## Task
Below this line are records; transcribe exactly the lines between the one holding "(592, 130) = (240, 496): none" and the one holding "(788, 307) = (321, 109): none -> orange cone", inclusive, and omit the pictures.
┄┄┄┄┄┄
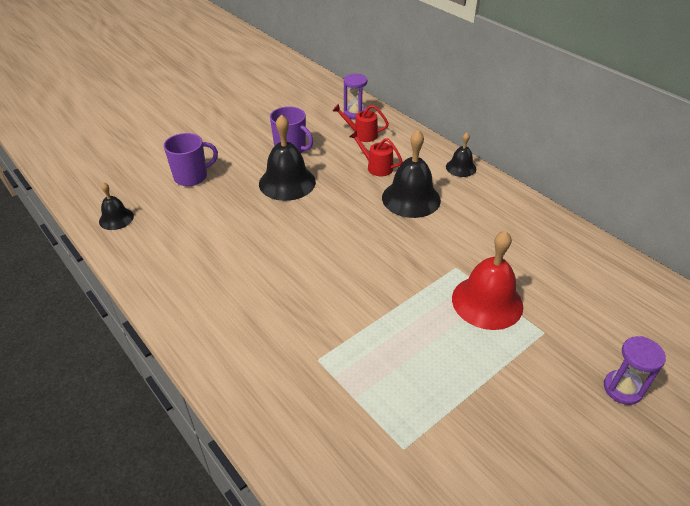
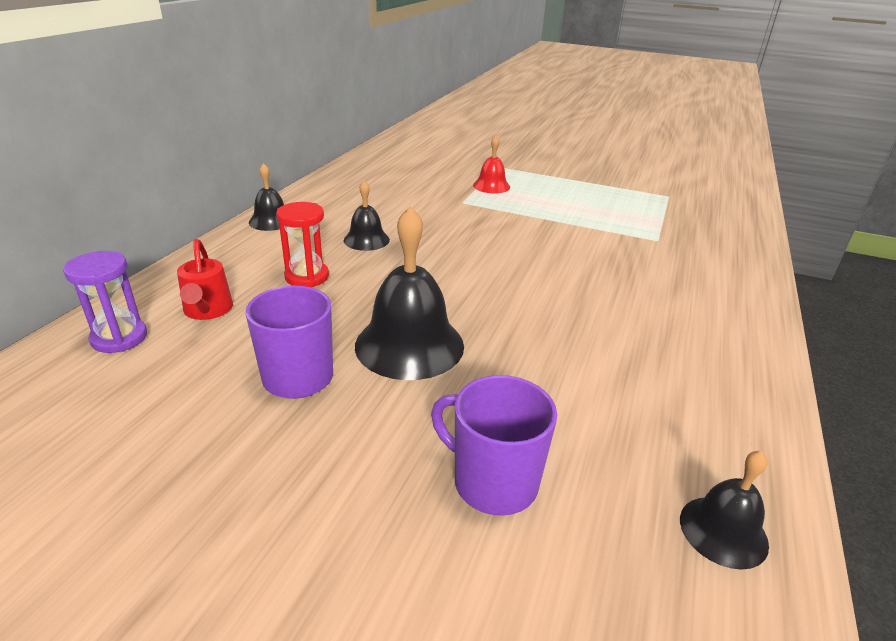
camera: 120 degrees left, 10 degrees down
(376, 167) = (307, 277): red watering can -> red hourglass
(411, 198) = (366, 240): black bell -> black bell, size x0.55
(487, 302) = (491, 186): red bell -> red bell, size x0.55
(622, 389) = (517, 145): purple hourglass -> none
┄┄┄┄┄┄
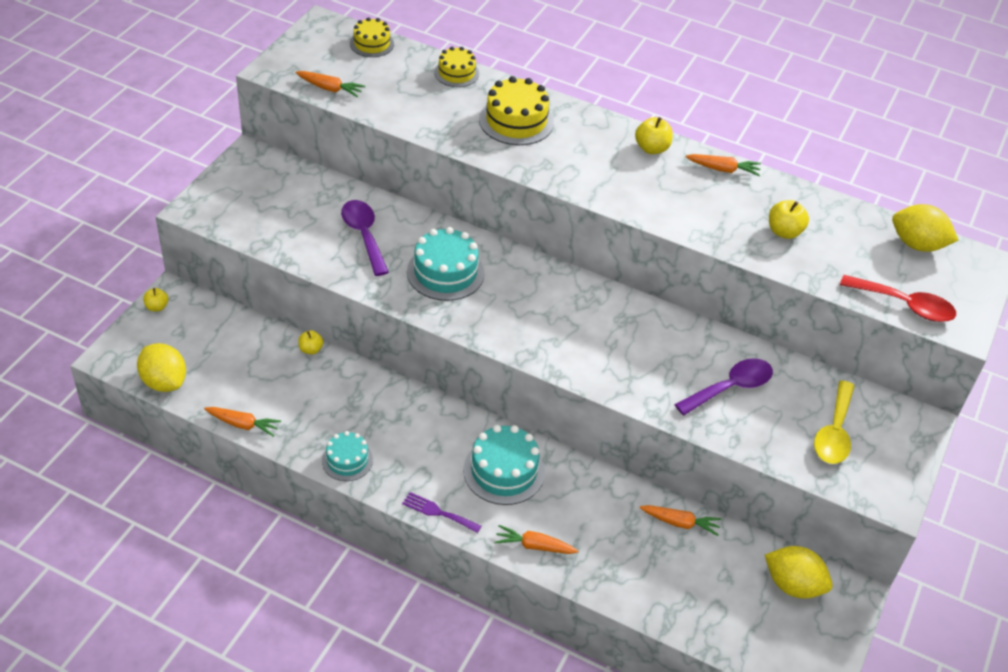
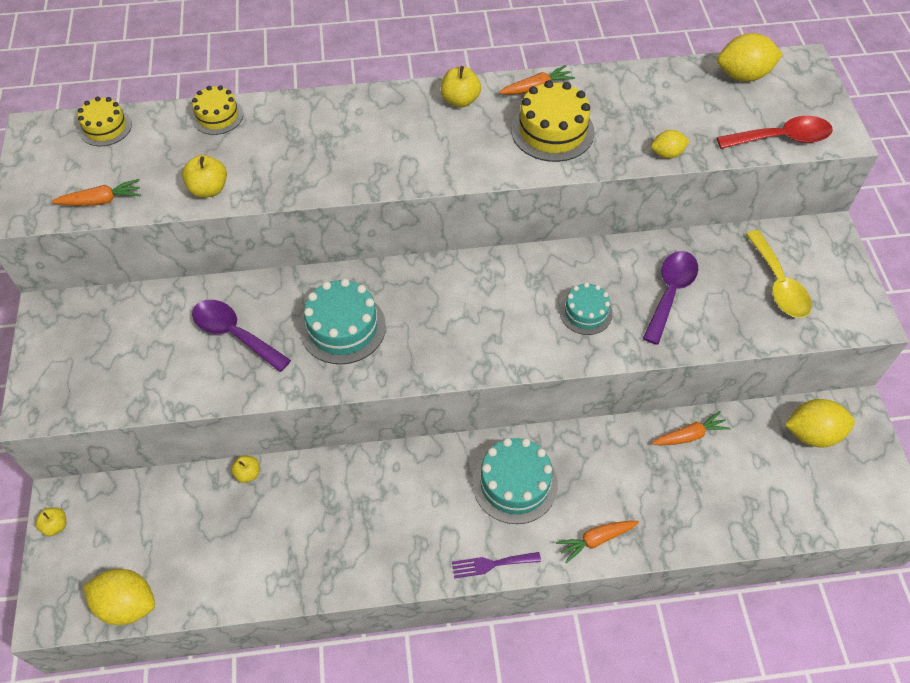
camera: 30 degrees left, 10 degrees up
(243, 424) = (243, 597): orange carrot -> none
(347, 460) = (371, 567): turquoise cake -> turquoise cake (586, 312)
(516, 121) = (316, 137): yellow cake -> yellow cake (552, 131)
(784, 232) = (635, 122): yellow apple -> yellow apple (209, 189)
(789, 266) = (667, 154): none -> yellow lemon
┄┄┄┄┄┄
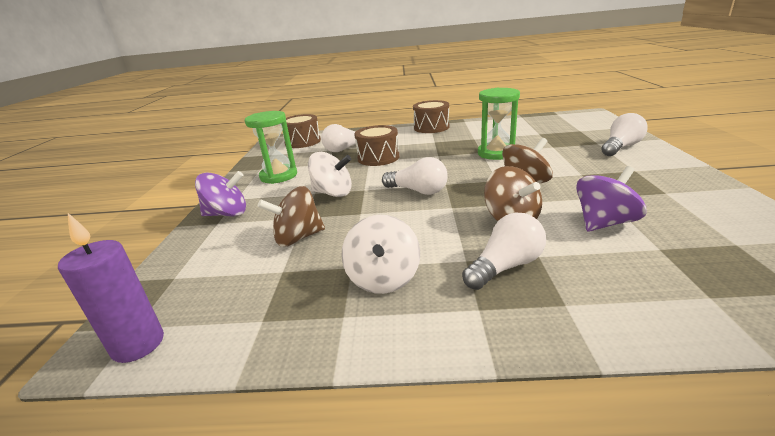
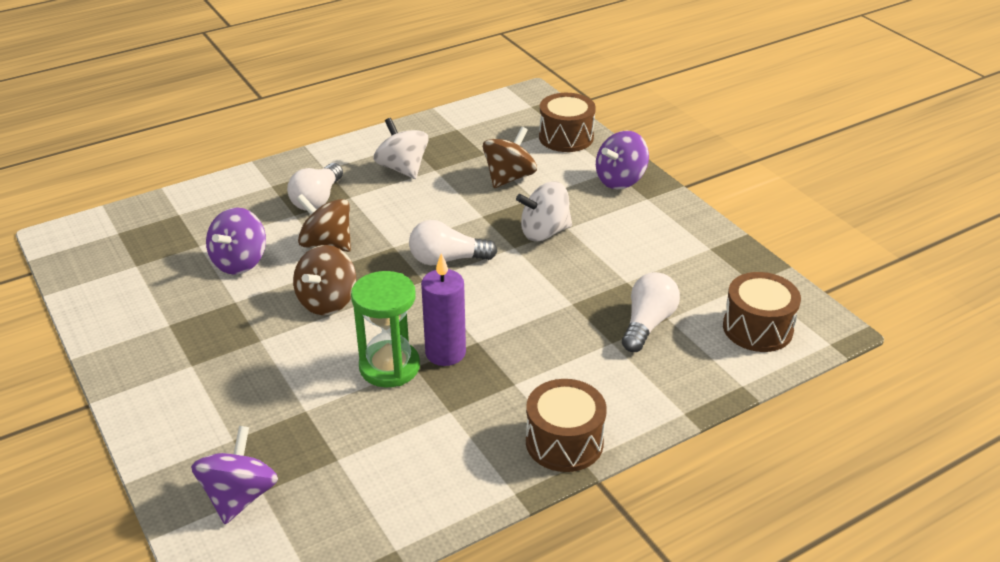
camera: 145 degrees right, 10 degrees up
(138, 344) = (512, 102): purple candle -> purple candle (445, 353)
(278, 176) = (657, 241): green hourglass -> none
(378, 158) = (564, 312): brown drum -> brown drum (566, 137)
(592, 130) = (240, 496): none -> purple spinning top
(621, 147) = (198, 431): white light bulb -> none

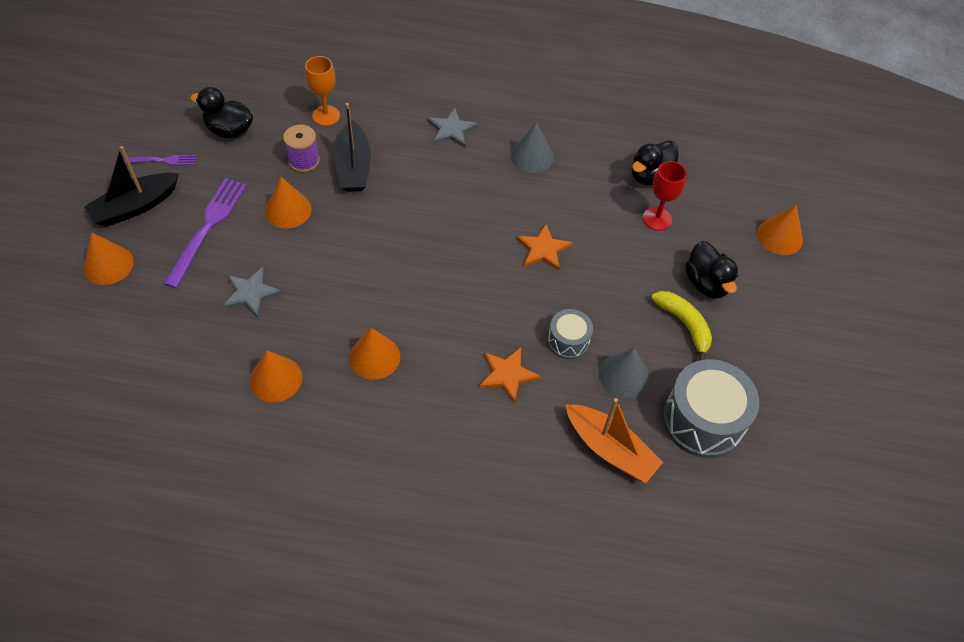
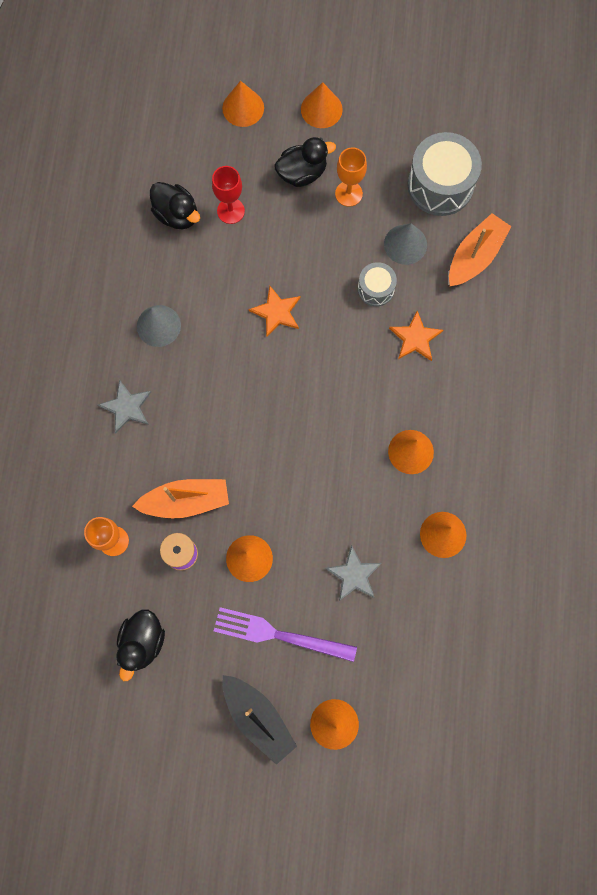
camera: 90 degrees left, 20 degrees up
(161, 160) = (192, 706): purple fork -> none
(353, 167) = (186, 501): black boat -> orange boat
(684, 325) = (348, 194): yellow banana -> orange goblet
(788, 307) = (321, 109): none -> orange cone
┄┄┄┄┄┄
## Written answer
(592, 130) = (240, 496): none -> purple spinning top
(621, 147) = (198, 431): white light bulb -> none

camera: 90 degrees left, 20 degrees up
(161, 160) = (192, 706): purple fork -> none
(353, 167) = (186, 501): black boat -> orange boat
(684, 325) = (348, 194): yellow banana -> orange goblet
(788, 307) = (321, 109): none -> orange cone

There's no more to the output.